[Records drawn from a dataset]
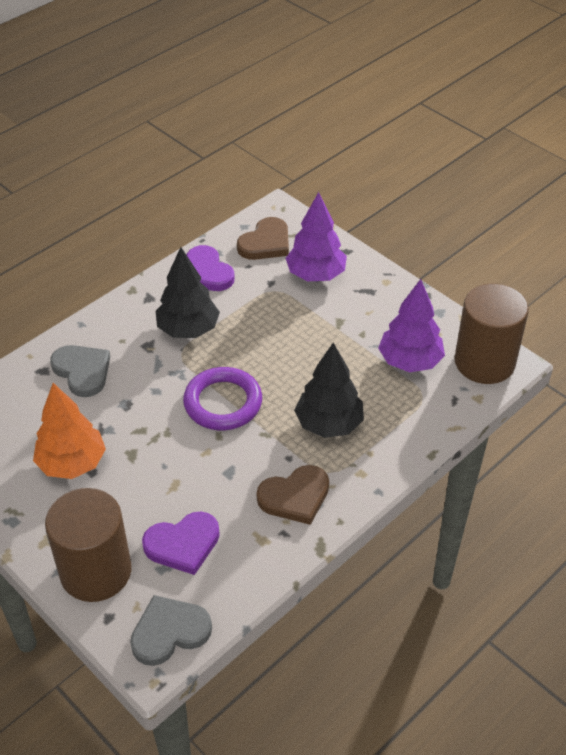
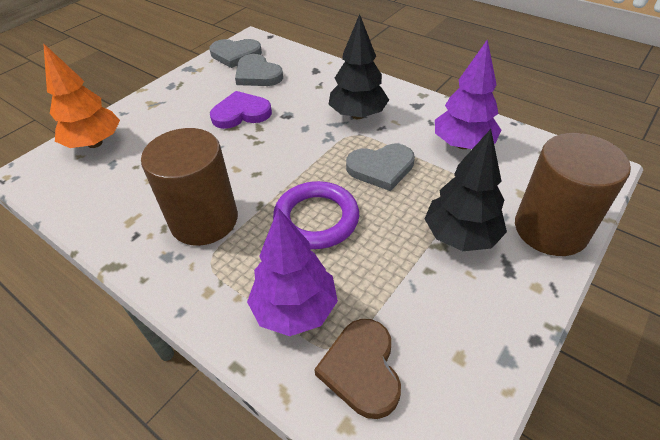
brown heart: 2 -> 1
grey heart: 2 -> 3
purple heart: 2 -> 1

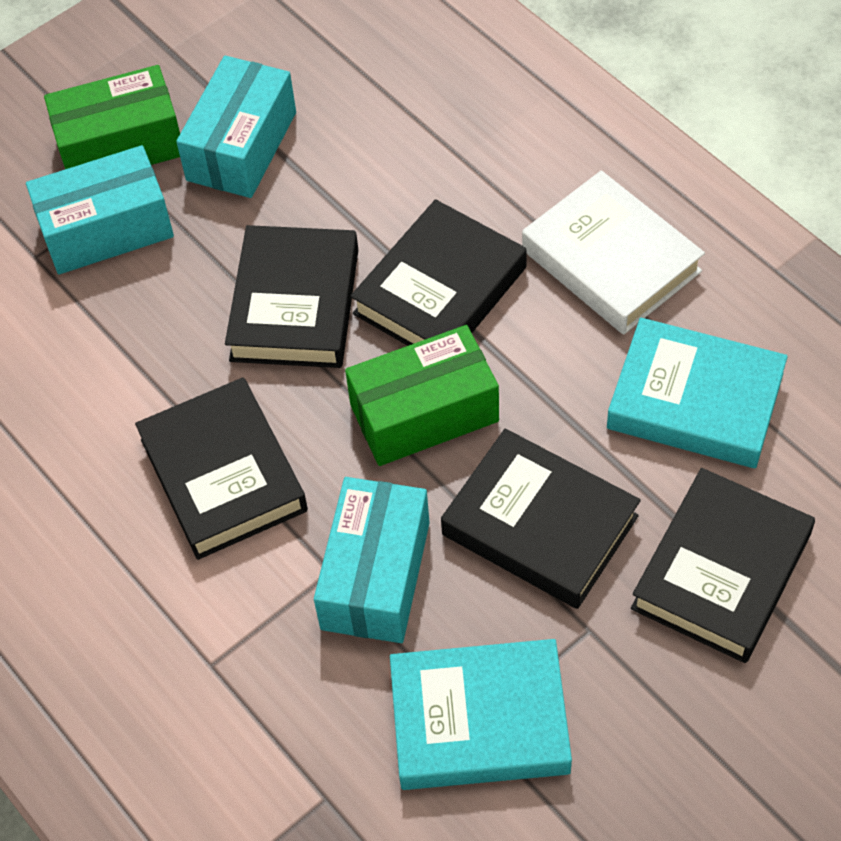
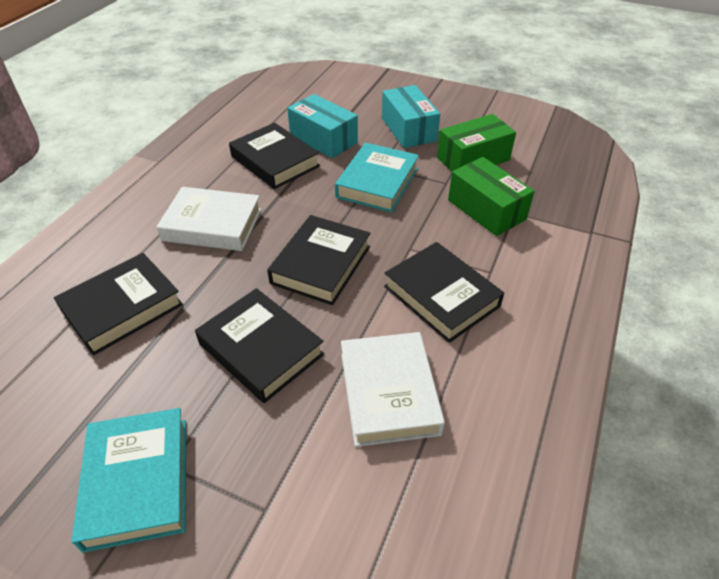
turquoise box: 3 -> 2
white book: 1 -> 2

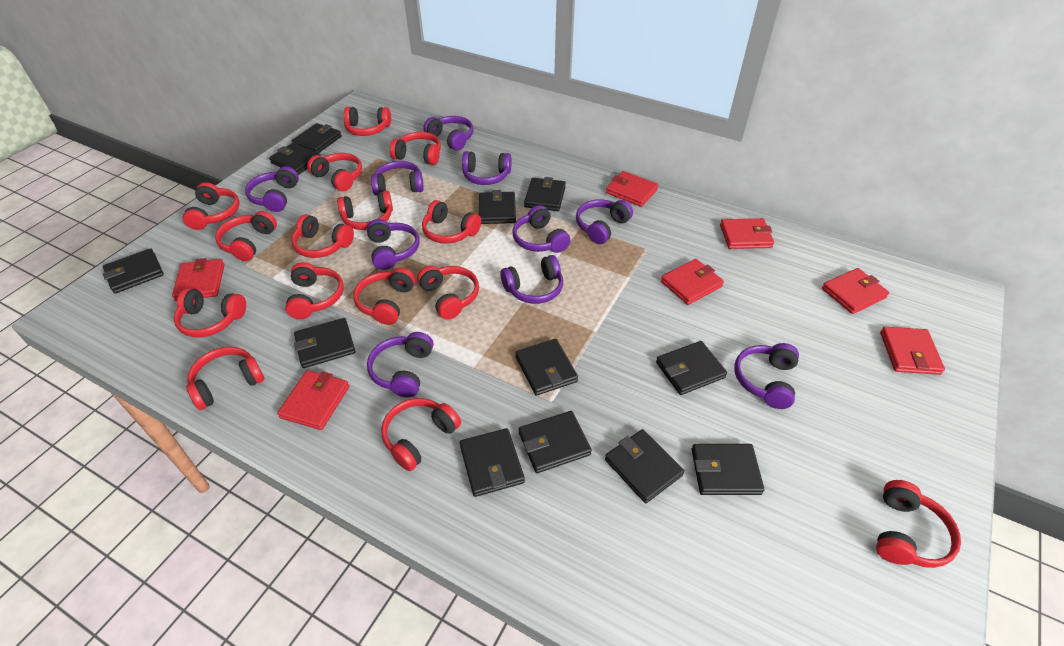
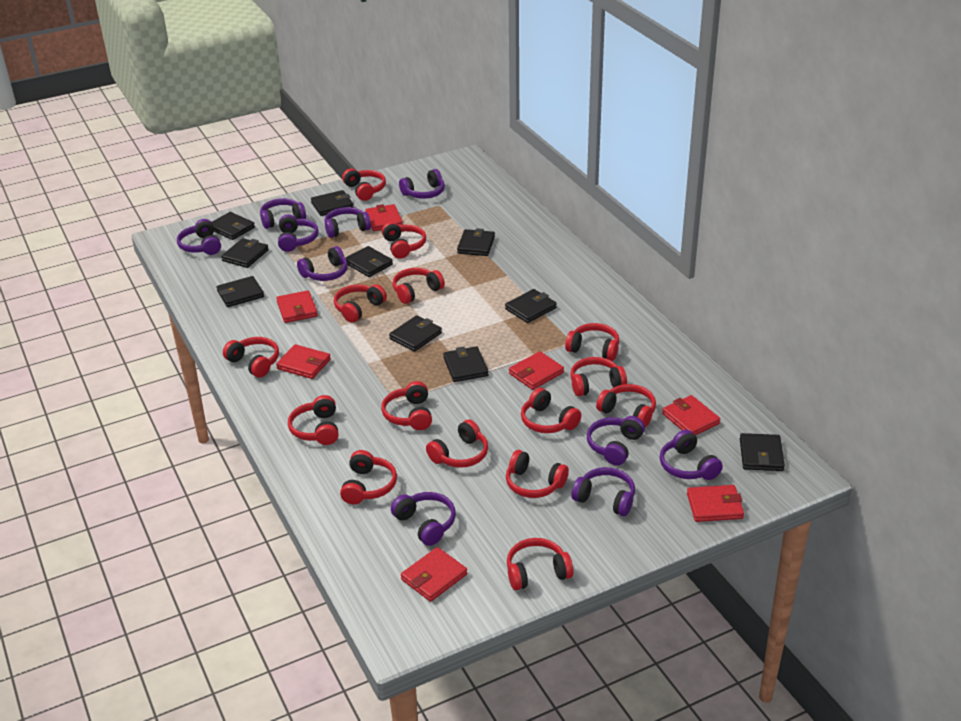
black wallet: 12 -> 10

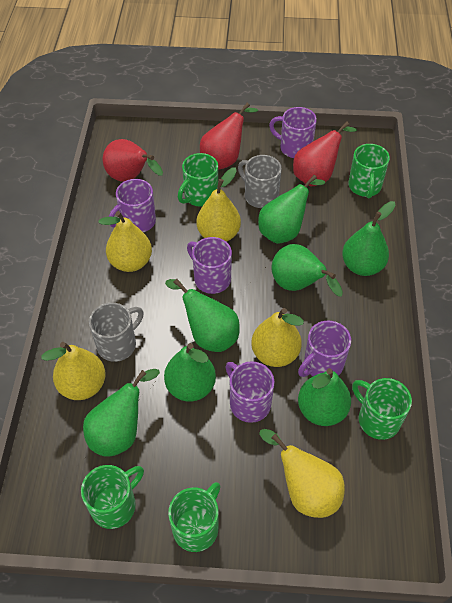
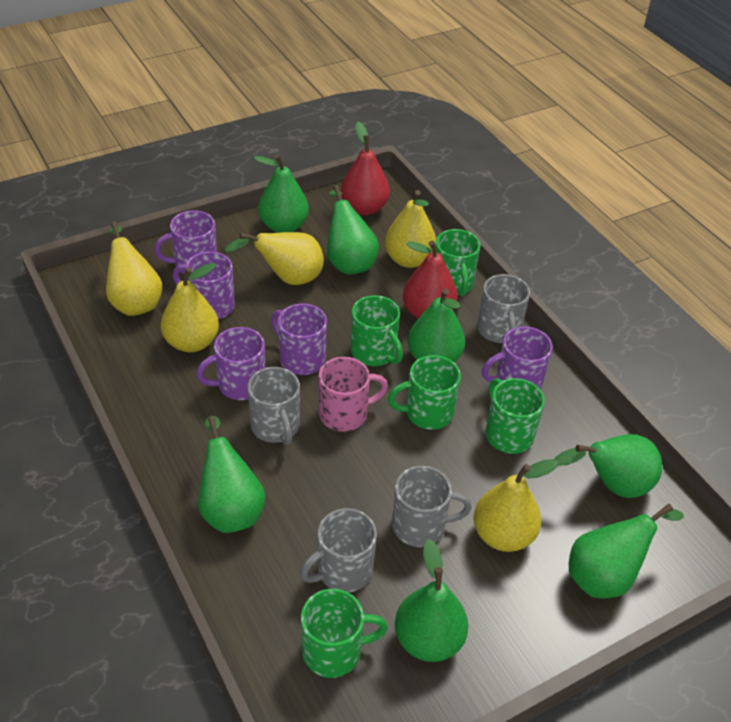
grey mug: 2 -> 4
pink mug: 0 -> 1
red pear: 3 -> 2

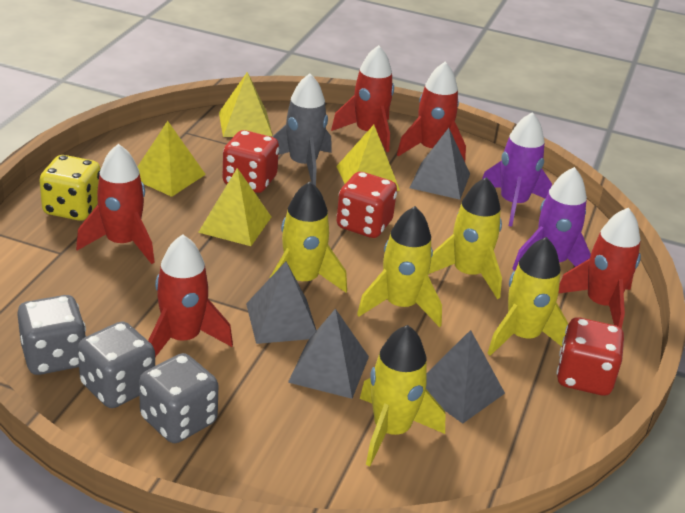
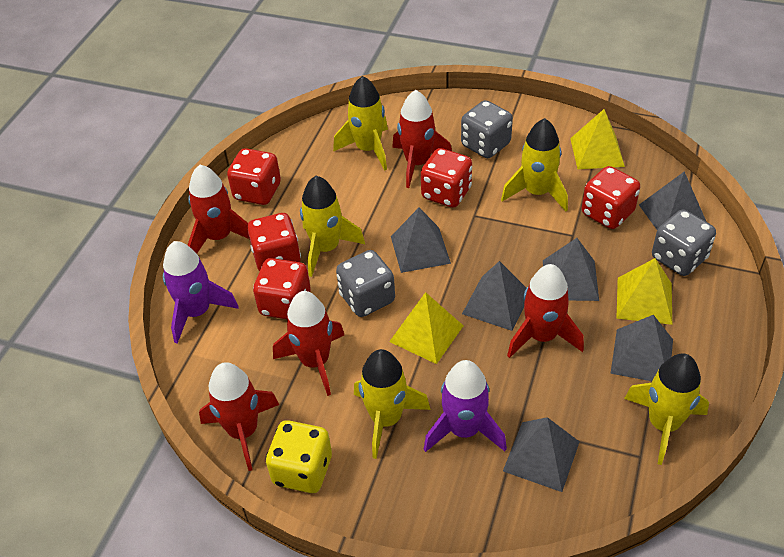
grey pyramid: 4 -> 6
grey rocket: 1 -> 0
red dice: 3 -> 5
yellow pyramid: 4 -> 3

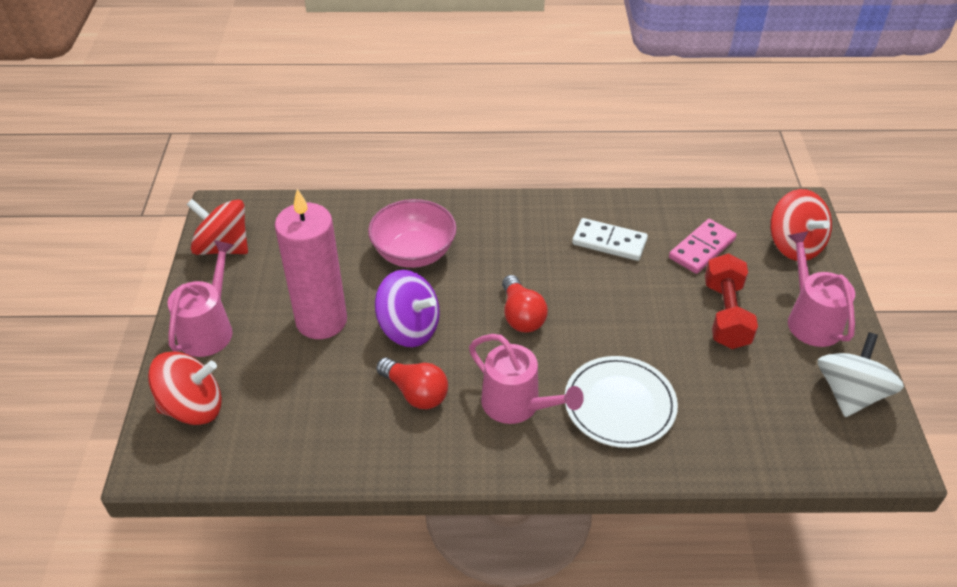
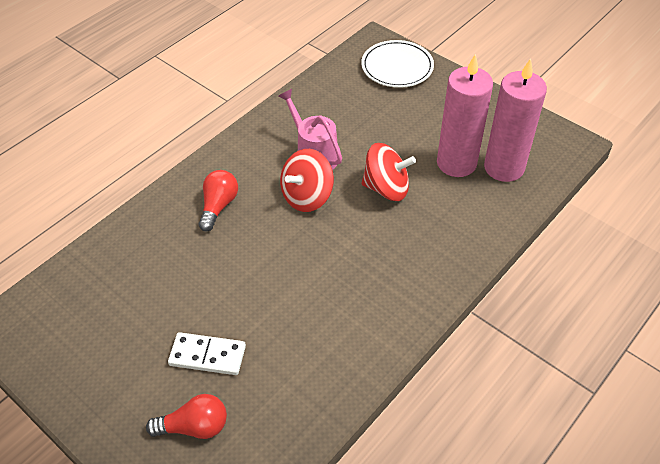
pink bowl: 1 -> 0
pink candle: 1 -> 2
pink domino: 1 -> 0
pink watering can: 3 -> 1
purple spinning top: 1 -> 0
red dumbbell: 1 -> 0
red spinning top: 3 -> 2
white spinning top: 1 -> 0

• [Exercise prompt]:
Could you find every line in the records above that contains the word "grey" and copy it?

• [Written answer]:
grey heart: 2 -> 3
grey mug: 2 -> 4
grey pyramid: 4 -> 6
grey rocket: 1 -> 0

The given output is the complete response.